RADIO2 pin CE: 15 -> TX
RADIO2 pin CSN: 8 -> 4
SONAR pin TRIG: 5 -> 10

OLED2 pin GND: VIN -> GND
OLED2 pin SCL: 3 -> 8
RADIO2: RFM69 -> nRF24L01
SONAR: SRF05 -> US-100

◇ ◇ ◇ ◇ ◇

[Task instructions]
What is needed is a word-for-word restatement of all the data.

[Answer section]
RADIO2 pin CE: 15 -> TX
RADIO2 pin CSN: 8 -> 4
SONAR pin TRIG: 5 -> 10

OLED2 pin GND: VIN -> GND
OLED2 pin SCL: 3 -> 8
RADIO2: RFM69 -> nRF24L01
SONAR: SRF05 -> US-100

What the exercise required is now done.